Problem description >> Transcribe the stretch of entries below from the line with "C8: 100nF (DGND, W9) -> none" through the line with "VR1: 500k (DGND, VCC, wiper", exactly and with both ends included; leave out all other lines.

Data shown >>
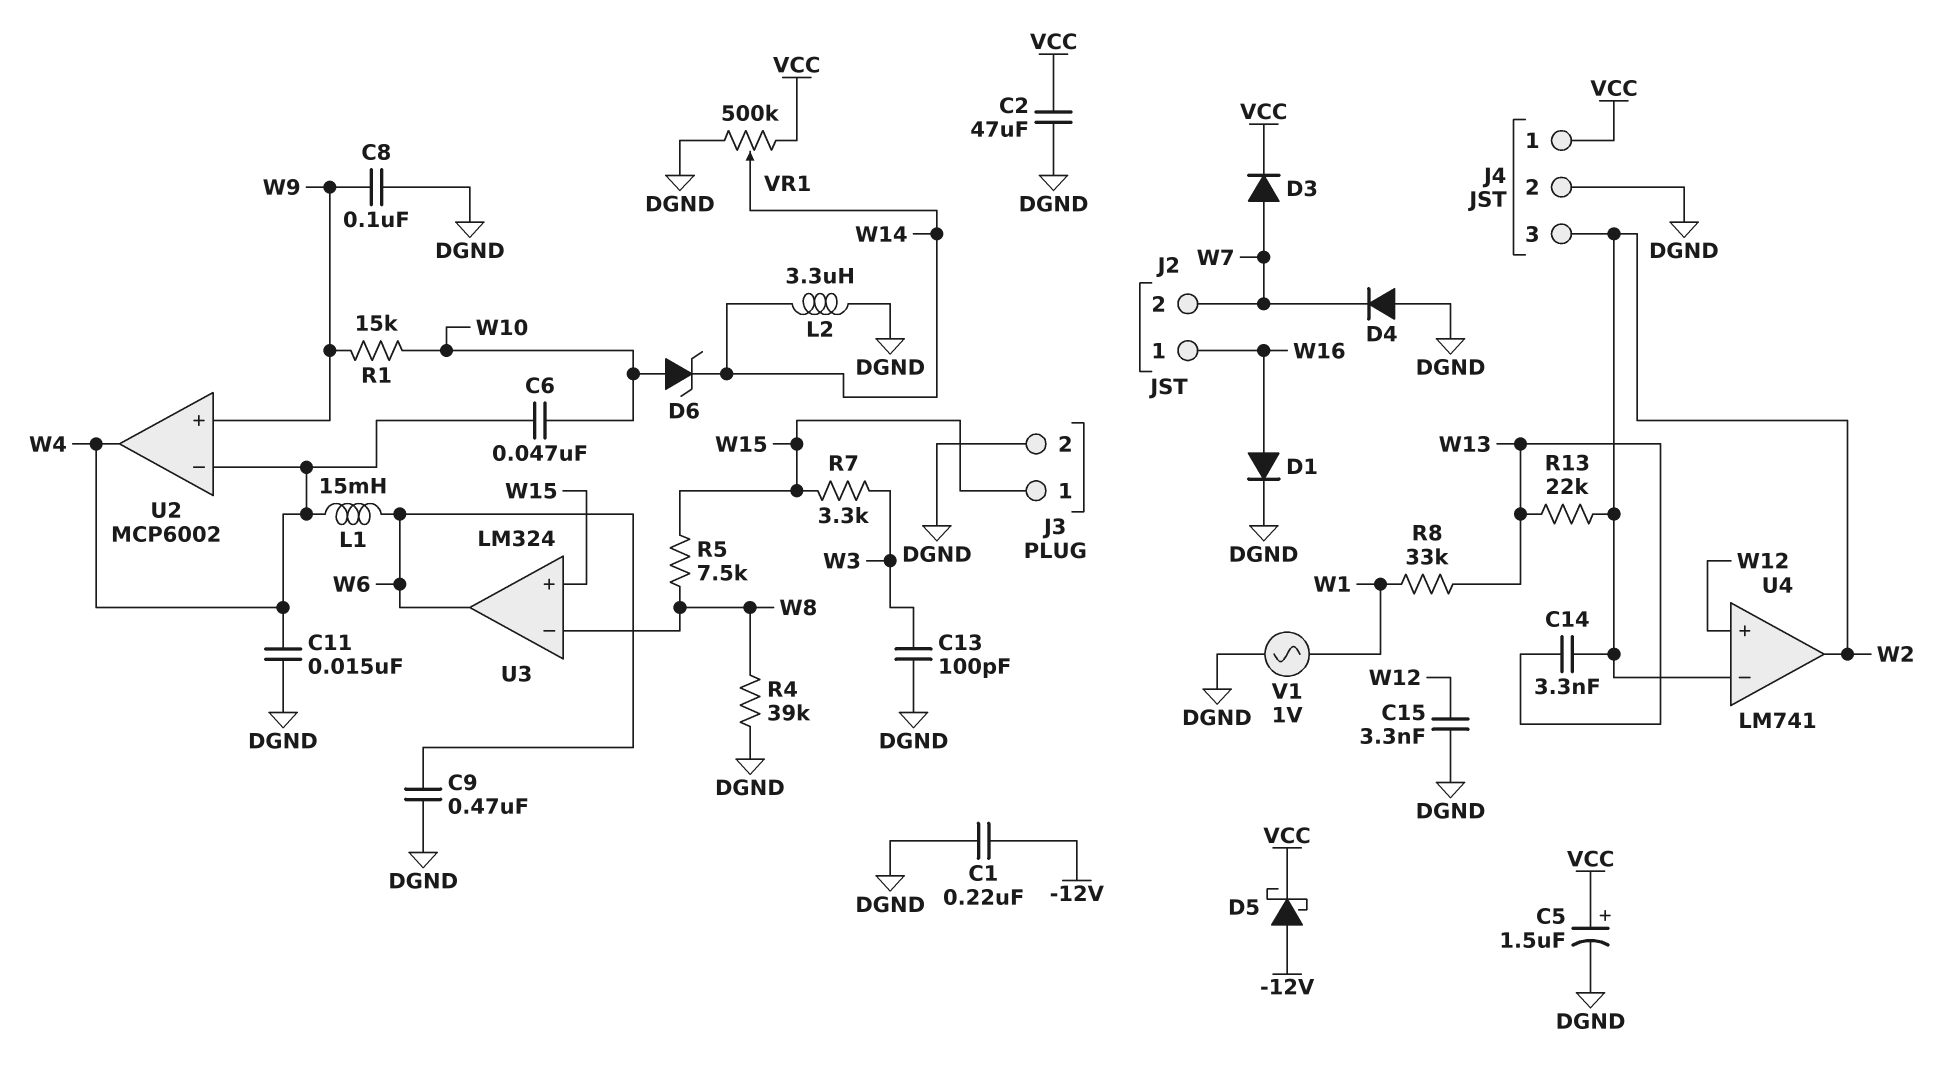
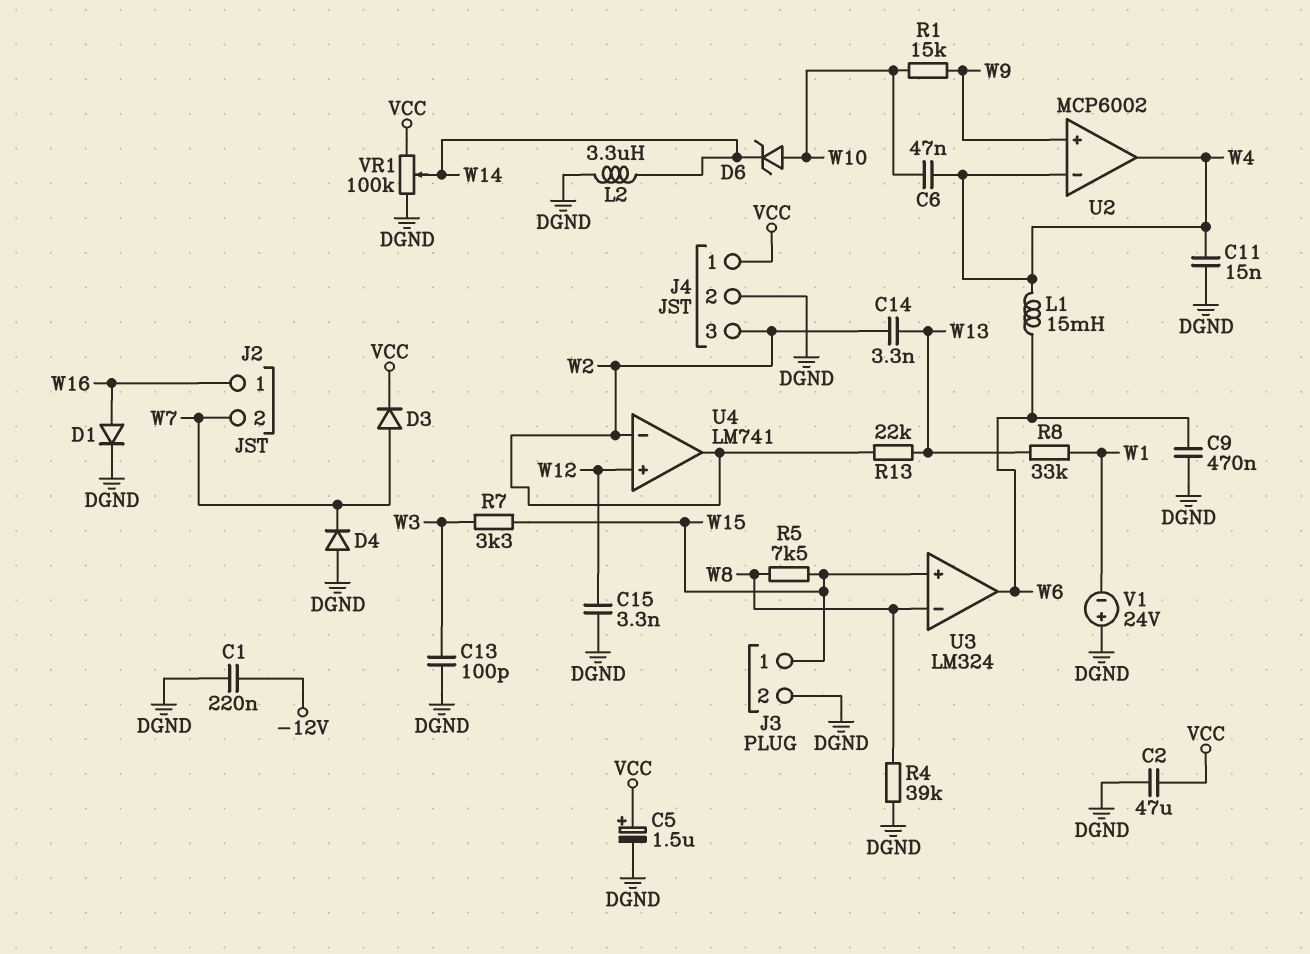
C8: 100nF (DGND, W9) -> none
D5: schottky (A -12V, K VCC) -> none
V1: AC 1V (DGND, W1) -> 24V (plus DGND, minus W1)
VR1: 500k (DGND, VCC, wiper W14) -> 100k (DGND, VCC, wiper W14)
==
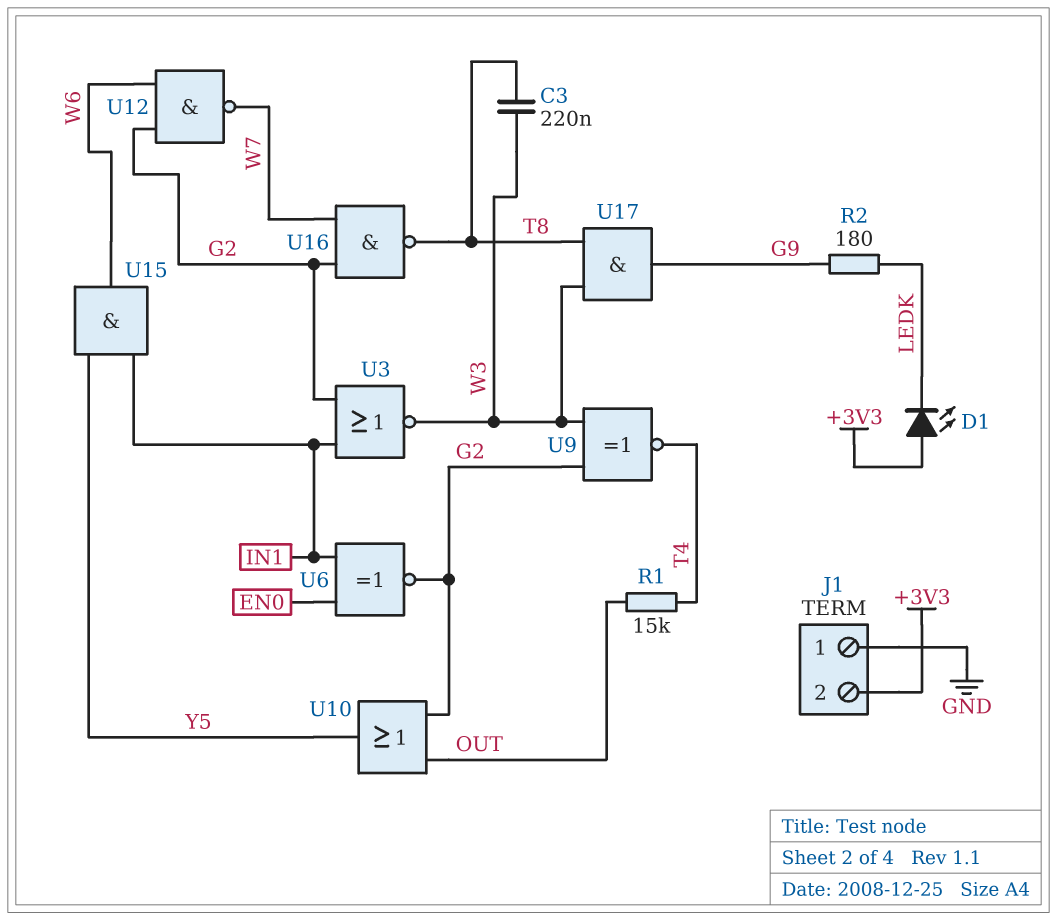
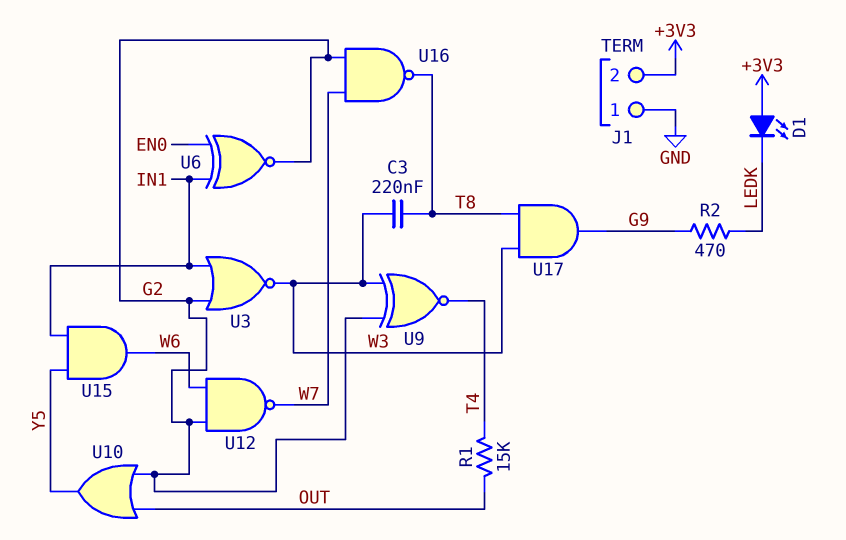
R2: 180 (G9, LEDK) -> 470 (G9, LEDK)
==
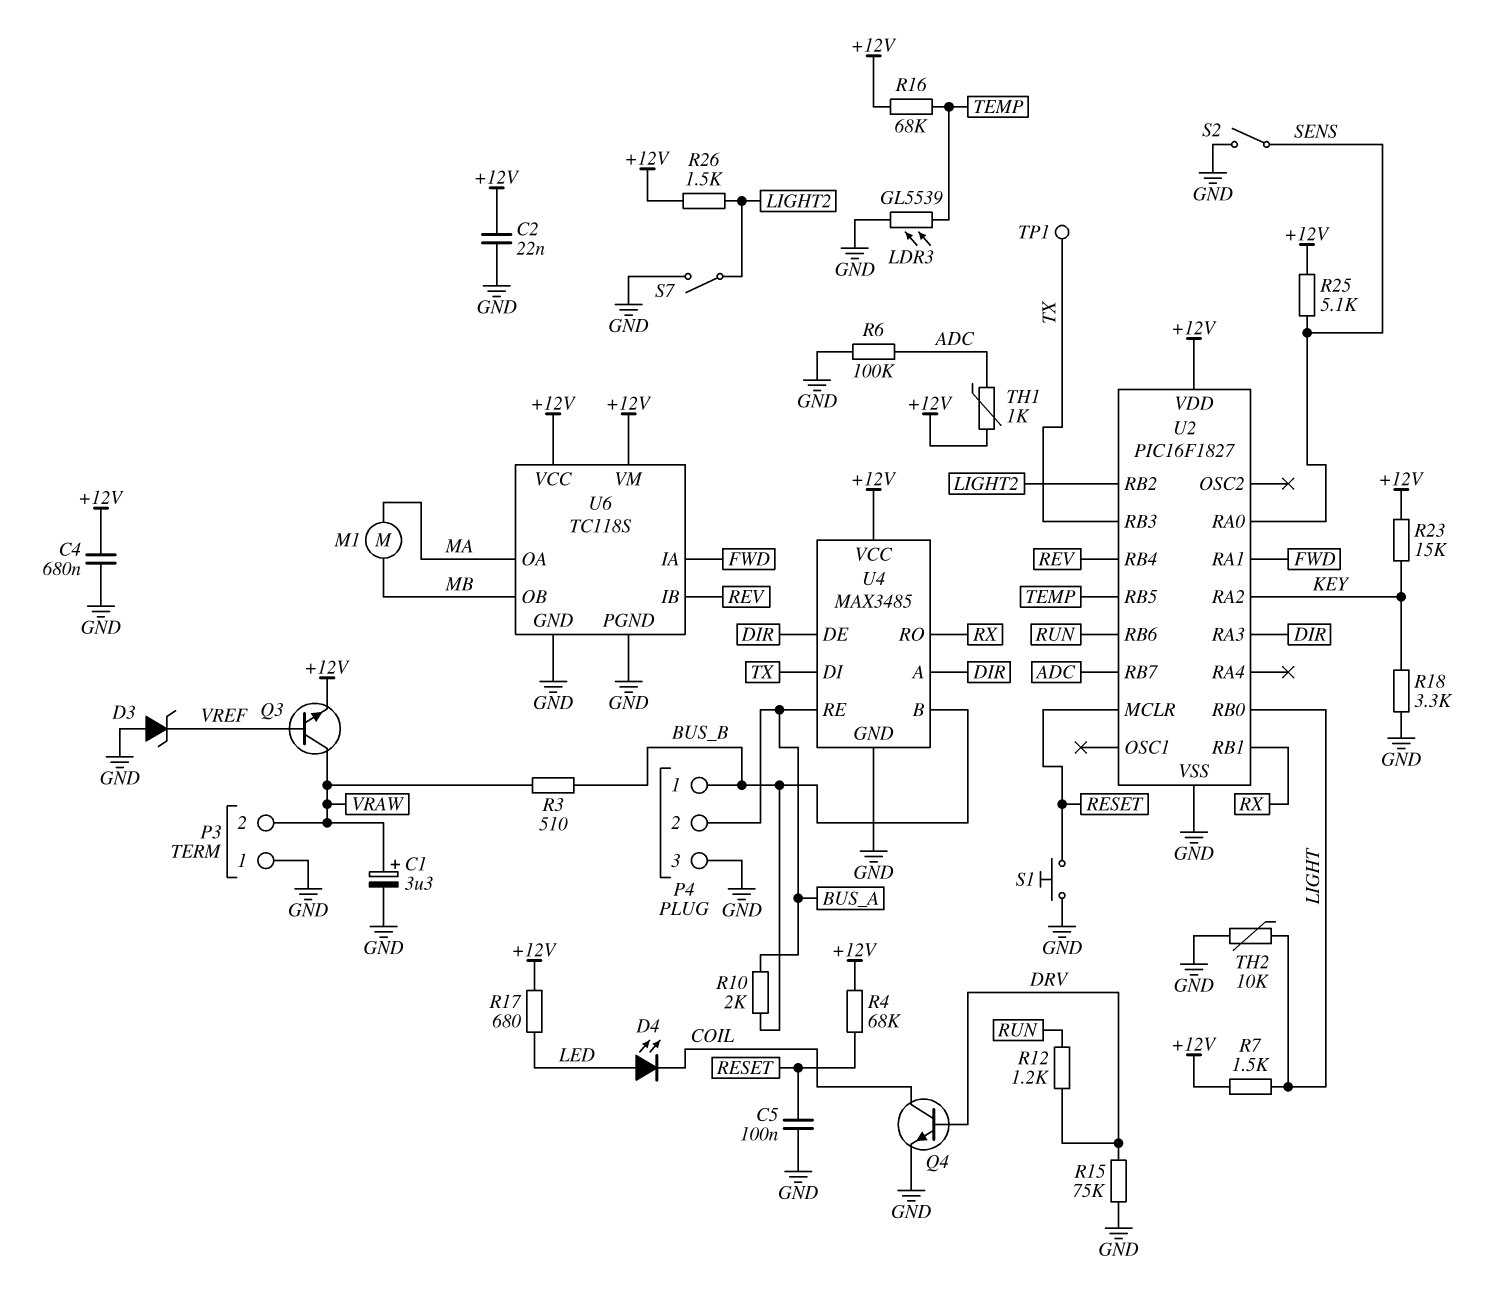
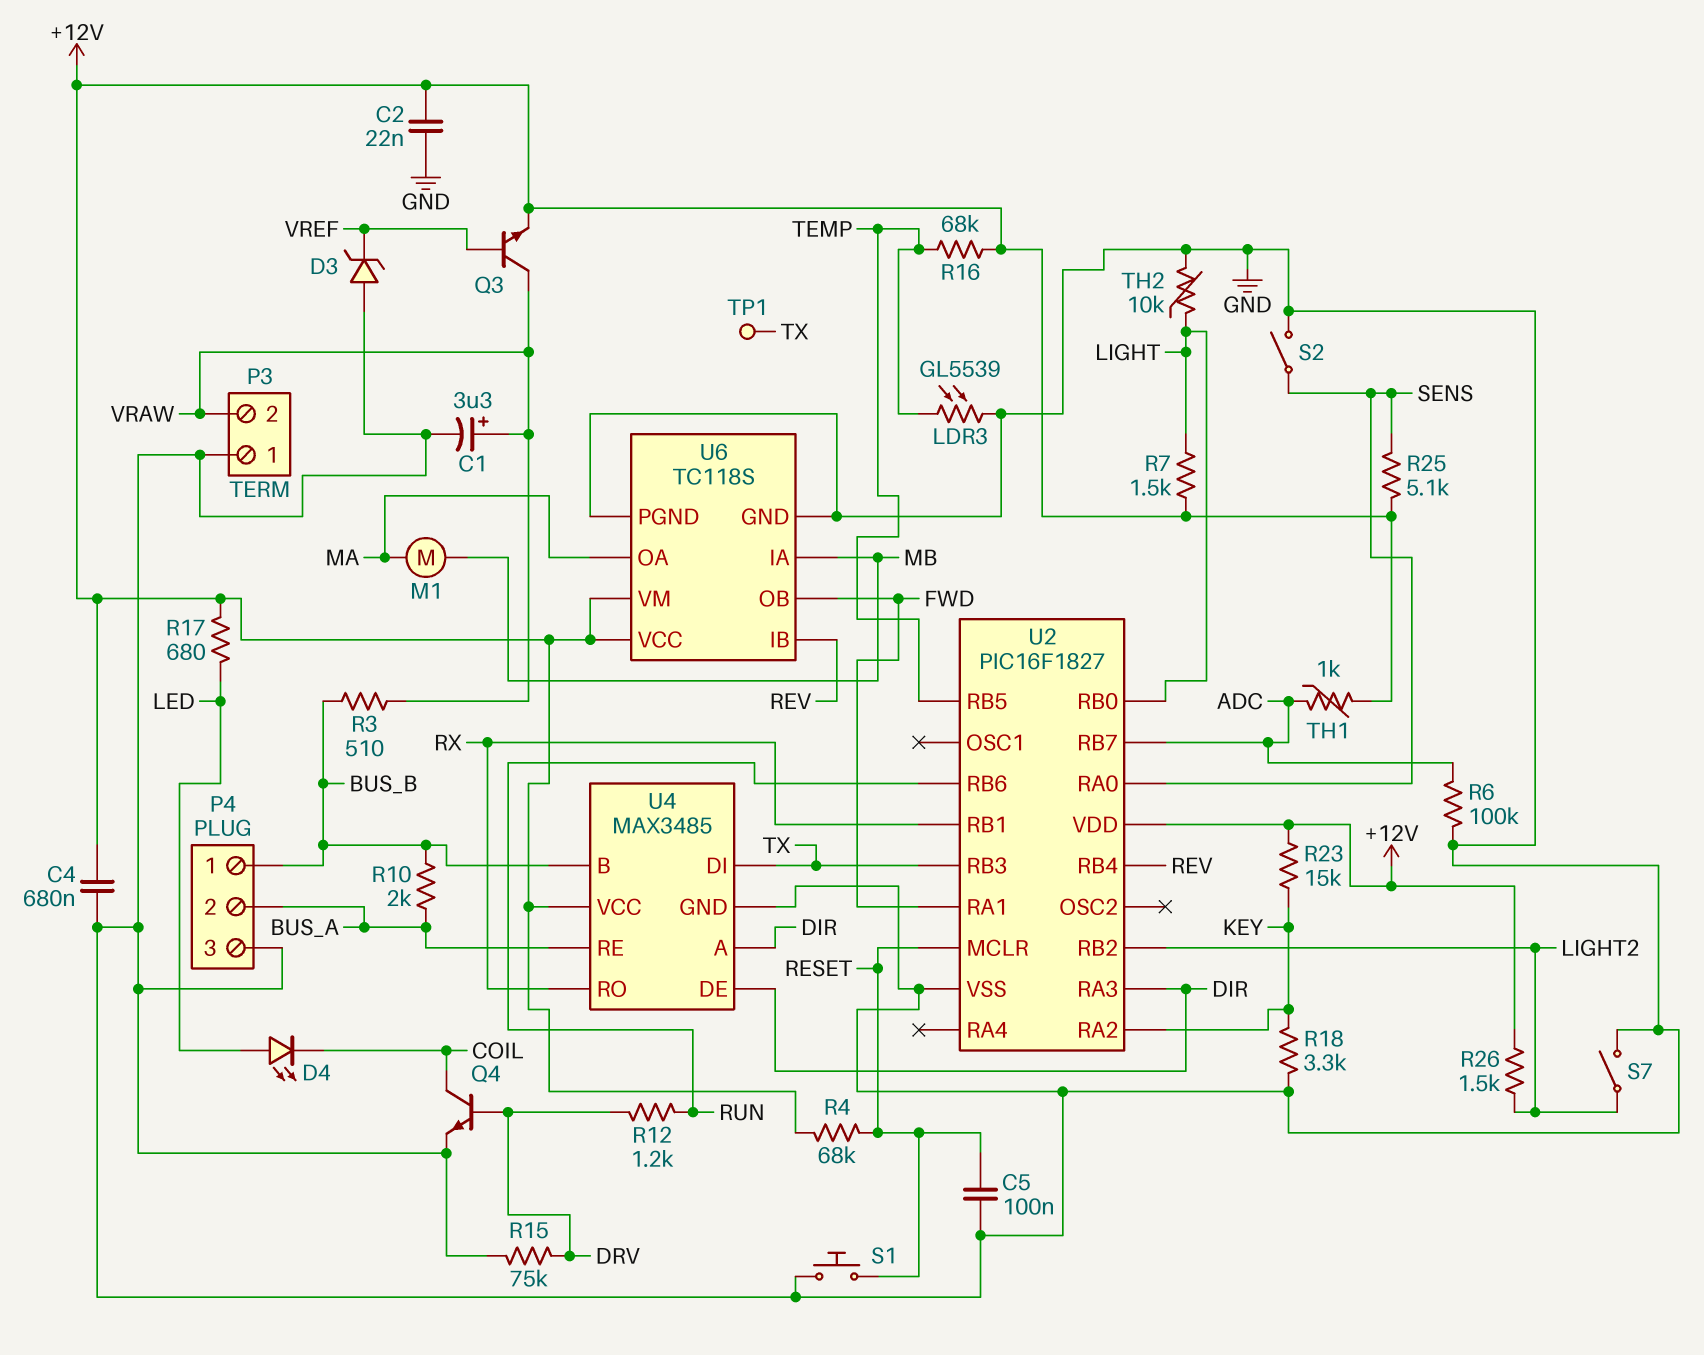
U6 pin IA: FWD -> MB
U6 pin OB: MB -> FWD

Result of the exercise >>
C8: 100nF (DGND, W9) -> none
D5: schottky (A -12V, K VCC) -> none
V1: AC 1V (DGND, W1) -> 24V (plus DGND, minus W1)
VR1: 500k (DGND, VCC, wiper W14) -> 100k (DGND, VCC, wiper W14)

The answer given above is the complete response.